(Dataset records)
········

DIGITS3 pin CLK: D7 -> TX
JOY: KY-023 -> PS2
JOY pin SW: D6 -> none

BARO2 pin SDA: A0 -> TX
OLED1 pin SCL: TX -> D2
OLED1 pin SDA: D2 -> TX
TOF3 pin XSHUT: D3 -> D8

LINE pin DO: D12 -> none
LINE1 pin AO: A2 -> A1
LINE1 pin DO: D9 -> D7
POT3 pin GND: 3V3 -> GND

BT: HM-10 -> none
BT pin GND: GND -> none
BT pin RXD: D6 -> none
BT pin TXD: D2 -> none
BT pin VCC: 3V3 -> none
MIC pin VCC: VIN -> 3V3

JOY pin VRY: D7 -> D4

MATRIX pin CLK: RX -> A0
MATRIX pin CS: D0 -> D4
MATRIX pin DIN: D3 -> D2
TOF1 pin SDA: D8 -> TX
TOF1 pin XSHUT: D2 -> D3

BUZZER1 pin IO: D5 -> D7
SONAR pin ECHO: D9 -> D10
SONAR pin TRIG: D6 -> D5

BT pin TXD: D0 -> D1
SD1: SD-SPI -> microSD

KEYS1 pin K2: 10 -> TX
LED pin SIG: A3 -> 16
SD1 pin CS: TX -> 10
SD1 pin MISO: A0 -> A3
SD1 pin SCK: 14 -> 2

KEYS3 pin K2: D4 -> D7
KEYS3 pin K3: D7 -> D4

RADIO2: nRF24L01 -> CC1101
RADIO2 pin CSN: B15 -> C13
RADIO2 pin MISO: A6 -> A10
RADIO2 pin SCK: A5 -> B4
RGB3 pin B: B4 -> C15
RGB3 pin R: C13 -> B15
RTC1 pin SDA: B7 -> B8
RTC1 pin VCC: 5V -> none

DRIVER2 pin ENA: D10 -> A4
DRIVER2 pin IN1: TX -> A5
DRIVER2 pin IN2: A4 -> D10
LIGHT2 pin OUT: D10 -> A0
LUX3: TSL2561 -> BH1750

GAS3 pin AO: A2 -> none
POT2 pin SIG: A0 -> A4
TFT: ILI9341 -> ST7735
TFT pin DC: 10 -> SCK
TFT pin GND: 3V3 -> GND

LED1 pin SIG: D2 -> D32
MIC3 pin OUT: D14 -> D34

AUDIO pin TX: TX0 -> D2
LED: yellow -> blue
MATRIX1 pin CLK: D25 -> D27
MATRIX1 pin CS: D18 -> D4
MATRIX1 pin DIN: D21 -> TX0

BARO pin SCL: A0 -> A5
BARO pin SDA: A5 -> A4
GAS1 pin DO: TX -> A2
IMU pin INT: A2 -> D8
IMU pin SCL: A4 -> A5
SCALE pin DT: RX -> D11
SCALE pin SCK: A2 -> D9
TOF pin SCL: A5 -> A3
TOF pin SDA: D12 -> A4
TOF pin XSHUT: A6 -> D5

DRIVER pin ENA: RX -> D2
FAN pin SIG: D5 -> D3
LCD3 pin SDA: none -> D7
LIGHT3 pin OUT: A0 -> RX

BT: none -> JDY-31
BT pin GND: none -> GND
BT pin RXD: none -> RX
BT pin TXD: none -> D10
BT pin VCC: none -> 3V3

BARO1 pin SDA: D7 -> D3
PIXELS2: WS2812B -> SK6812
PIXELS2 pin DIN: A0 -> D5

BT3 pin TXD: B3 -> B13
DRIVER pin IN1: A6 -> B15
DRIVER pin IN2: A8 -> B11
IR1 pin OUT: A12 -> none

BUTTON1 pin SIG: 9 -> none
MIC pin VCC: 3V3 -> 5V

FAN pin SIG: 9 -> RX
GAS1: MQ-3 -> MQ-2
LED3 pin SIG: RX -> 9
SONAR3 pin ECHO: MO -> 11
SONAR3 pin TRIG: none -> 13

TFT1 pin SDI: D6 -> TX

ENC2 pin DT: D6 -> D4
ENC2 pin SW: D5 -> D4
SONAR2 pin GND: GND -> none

········

Brief → Using the entries above, please restate each one word for word.

Output →
DIGITS3 pin CLK: D7 -> TX
JOY: KY-023 -> PS2
JOY pin SW: D6 -> none

BARO2 pin SDA: A0 -> TX
OLED1 pin SCL: TX -> D2
OLED1 pin SDA: D2 -> TX
TOF3 pin XSHUT: D3 -> D8

LINE pin DO: D12 -> none
LINE1 pin AO: A2 -> A1
LINE1 pin DO: D9 -> D7
POT3 pin GND: 3V3 -> GND

BT: HM-10 -> none
BT pin GND: GND -> none
BT pin RXD: D6 -> none
BT pin TXD: D2 -> none
BT pin VCC: 3V3 -> none
MIC pin VCC: VIN -> 3V3

JOY pin VRY: D7 -> D4

MATRIX pin CLK: RX -> A0
MATRIX pin CS: D0 -> D4
MATRIX pin DIN: D3 -> D2
TOF1 pin SDA: D8 -> TX
TOF1 pin XSHUT: D2 -> D3

BUZZER1 pin IO: D5 -> D7
SONAR pin ECHO: D9 -> D10
SONAR pin TRIG: D6 -> D5

BT pin TXD: D0 -> D1
SD1: SD-SPI -> microSD

KEYS1 pin K2: 10 -> TX
LED pin SIG: A3 -> 16
SD1 pin CS: TX -> 10
SD1 pin MISO: A0 -> A3
SD1 pin SCK: 14 -> 2

KEYS3 pin K2: D4 -> D7
KEYS3 pin K3: D7 -> D4

RADIO2: nRF24L01 -> CC1101
RADIO2 pin CSN: B15 -> C13
RADIO2 pin MISO: A6 -> A10
RADIO2 pin SCK: A5 -> B4
RGB3 pin B: B4 -> C15
RGB3 pin R: C13 -> B15
RTC1 pin SDA: B7 -> B8
RTC1 pin VCC: 5V -> none

DRIVER2 pin ENA: D10 -> A4
DRIVER2 pin IN1: TX -> A5
DRIVER2 pin IN2: A4 -> D10
LIGHT2 pin OUT: D10 -> A0
LUX3: TSL2561 -> BH1750

GAS3 pin AO: A2 -> none
POT2 pin SIG: A0 -> A4
TFT: ILI9341 -> ST7735
TFT pin DC: 10 -> SCK
TFT pin GND: 3V3 -> GND

LED1 pin SIG: D2 -> D32
MIC3 pin OUT: D14 -> D34

AUDIO pin TX: TX0 -> D2
LED: yellow -> blue
MATRIX1 pin CLK: D25 -> D27
MATRIX1 pin CS: D18 -> D4
MATRIX1 pin DIN: D21 -> TX0

BARO pin SCL: A0 -> A5
BARO pin SDA: A5 -> A4
GAS1 pin DO: TX -> A2
IMU pin INT: A2 -> D8
IMU pin SCL: A4 -> A5
SCALE pin DT: RX -> D11
SCALE pin SCK: A2 -> D9
TOF pin SCL: A5 -> A3
TOF pin SDA: D12 -> A4
TOF pin XSHUT: A6 -> D5

DRIVER pin ENA: RX -> D2
FAN pin SIG: D5 -> D3
LCD3 pin SDA: none -> D7
LIGHT3 pin OUT: A0 -> RX

BT: none -> JDY-31
BT pin GND: none -> GND
BT pin RXD: none -> RX
BT pin TXD: none -> D10
BT pin VCC: none -> 3V3

BARO1 pin SDA: D7 -> D3
PIXELS2: WS2812B -> SK6812
PIXELS2 pin DIN: A0 -> D5

BT3 pin TXD: B3 -> B13
DRIVER pin IN1: A6 -> B15
DRIVER pin IN2: A8 -> B11
IR1 pin OUT: A12 -> none

BUTTON1 pin SIG: 9 -> none
MIC pin VCC: 3V3 -> 5V

FAN pin SIG: 9 -> RX
GAS1: MQ-3 -> MQ-2
LED3 pin SIG: RX -> 9
SONAR3 pin ECHO: MO -> 11
SONAR3 pin TRIG: none -> 13

TFT1 pin SDI: D6 -> TX

ENC2 pin DT: D6 -> D4
ENC2 pin SW: D5 -> D4
SONAR2 pin GND: GND -> none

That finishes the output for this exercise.